(Before-and-after object listings)

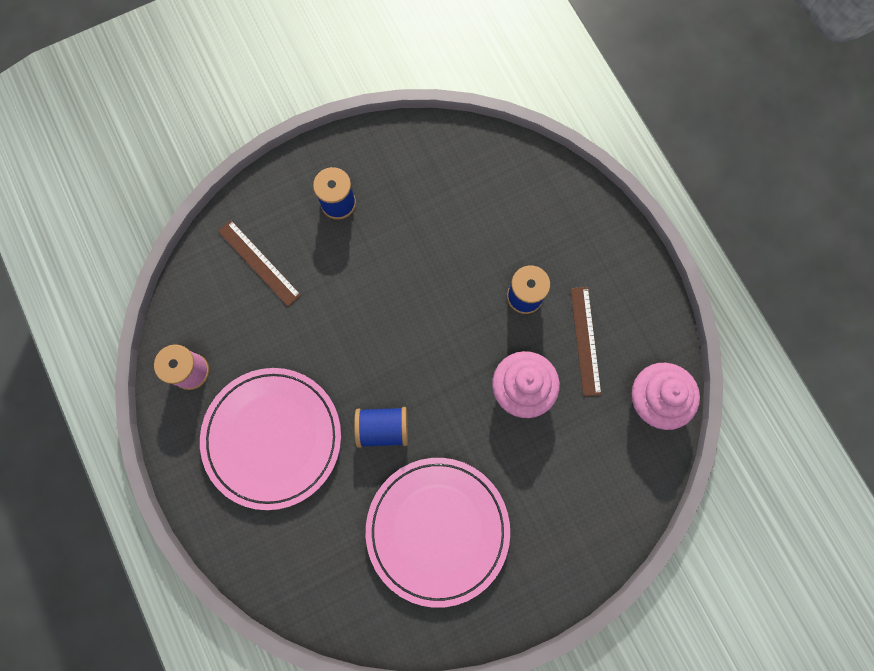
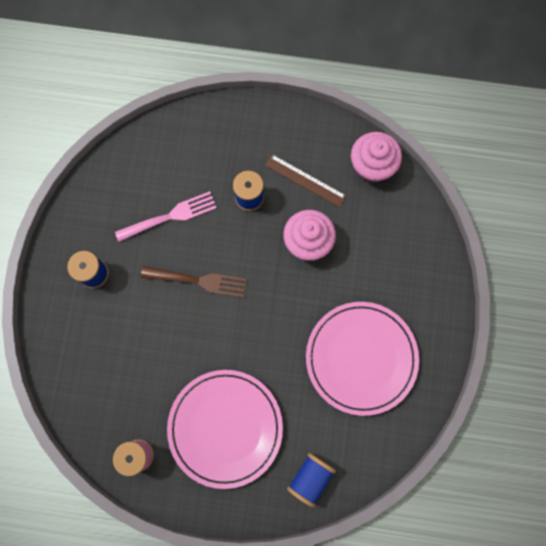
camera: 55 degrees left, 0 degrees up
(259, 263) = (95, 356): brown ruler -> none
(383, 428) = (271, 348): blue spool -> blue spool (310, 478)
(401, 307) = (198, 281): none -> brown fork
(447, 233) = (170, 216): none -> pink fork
* * *
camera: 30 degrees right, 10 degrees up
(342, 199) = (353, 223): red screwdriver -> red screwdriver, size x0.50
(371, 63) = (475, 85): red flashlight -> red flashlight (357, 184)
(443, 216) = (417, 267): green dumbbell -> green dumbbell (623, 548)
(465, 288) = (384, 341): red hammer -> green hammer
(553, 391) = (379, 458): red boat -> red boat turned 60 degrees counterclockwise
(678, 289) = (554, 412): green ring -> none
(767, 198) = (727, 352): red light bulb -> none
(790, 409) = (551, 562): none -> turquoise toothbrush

What is needed: Only the lines above from the line containing "camera: 55 degrees left, 0 degrees up" through the line containing "(447, 233) = (170, 216): none -> pink fork" should be retyped, exactly and with both ends included.

Answer to this task:
camera: 55 degrees left, 0 degrees up
(259, 263) = (95, 356): brown ruler -> none
(383, 428) = (271, 348): blue spool -> blue spool (310, 478)
(401, 307) = (198, 281): none -> brown fork
(447, 233) = (170, 216): none -> pink fork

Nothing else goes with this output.